**WRITTEN INSTRUCTION**
How many lines in the items contain the word "diamond"? Case counts; give only the number.

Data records
______

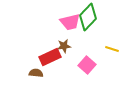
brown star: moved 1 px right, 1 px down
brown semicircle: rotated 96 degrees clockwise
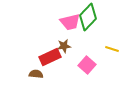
brown semicircle: moved 1 px down
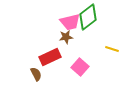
green diamond: rotated 8 degrees clockwise
brown star: moved 2 px right, 9 px up
pink square: moved 7 px left, 2 px down
brown semicircle: rotated 56 degrees clockwise
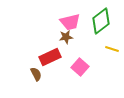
green diamond: moved 13 px right, 4 px down
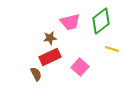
brown star: moved 16 px left, 1 px down
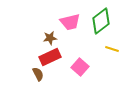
brown semicircle: moved 2 px right
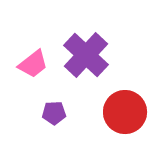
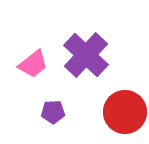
purple pentagon: moved 1 px left, 1 px up
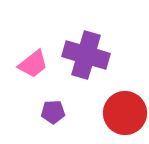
purple cross: rotated 27 degrees counterclockwise
red circle: moved 1 px down
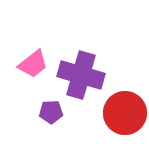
purple cross: moved 5 px left, 20 px down
purple pentagon: moved 2 px left
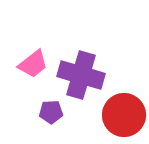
red circle: moved 1 px left, 2 px down
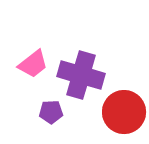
red circle: moved 3 px up
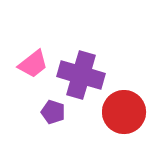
purple pentagon: moved 2 px right; rotated 20 degrees clockwise
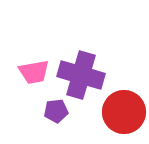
pink trapezoid: moved 1 px right, 8 px down; rotated 28 degrees clockwise
purple pentagon: moved 3 px right, 1 px up; rotated 25 degrees counterclockwise
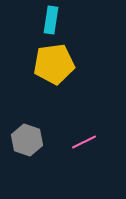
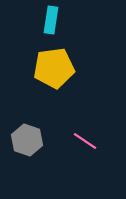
yellow pentagon: moved 4 px down
pink line: moved 1 px right, 1 px up; rotated 60 degrees clockwise
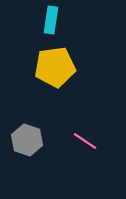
yellow pentagon: moved 1 px right, 1 px up
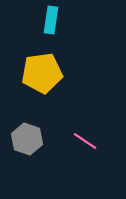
yellow pentagon: moved 13 px left, 6 px down
gray hexagon: moved 1 px up
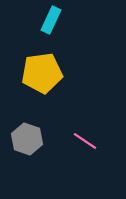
cyan rectangle: rotated 16 degrees clockwise
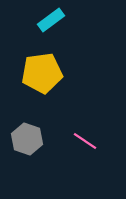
cyan rectangle: rotated 28 degrees clockwise
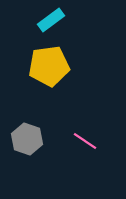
yellow pentagon: moved 7 px right, 7 px up
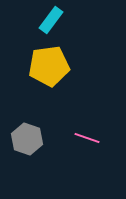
cyan rectangle: rotated 16 degrees counterclockwise
pink line: moved 2 px right, 3 px up; rotated 15 degrees counterclockwise
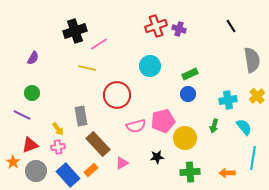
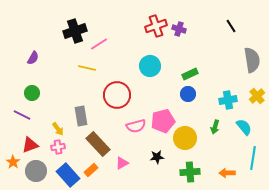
green arrow: moved 1 px right, 1 px down
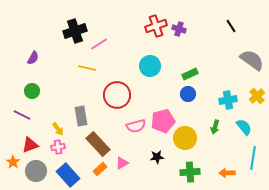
gray semicircle: rotated 45 degrees counterclockwise
green circle: moved 2 px up
orange rectangle: moved 9 px right, 1 px up
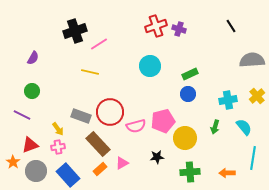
gray semicircle: rotated 40 degrees counterclockwise
yellow line: moved 3 px right, 4 px down
red circle: moved 7 px left, 17 px down
gray rectangle: rotated 60 degrees counterclockwise
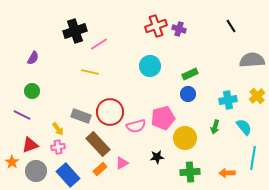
pink pentagon: moved 3 px up
orange star: moved 1 px left
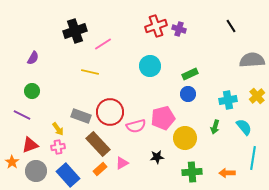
pink line: moved 4 px right
green cross: moved 2 px right
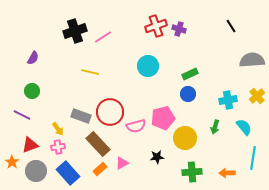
pink line: moved 7 px up
cyan circle: moved 2 px left
blue rectangle: moved 2 px up
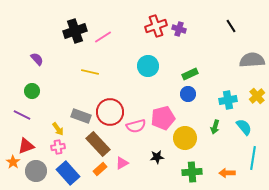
purple semicircle: moved 4 px right, 1 px down; rotated 72 degrees counterclockwise
red triangle: moved 4 px left, 1 px down
orange star: moved 1 px right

______

**IN RESPONSE**
2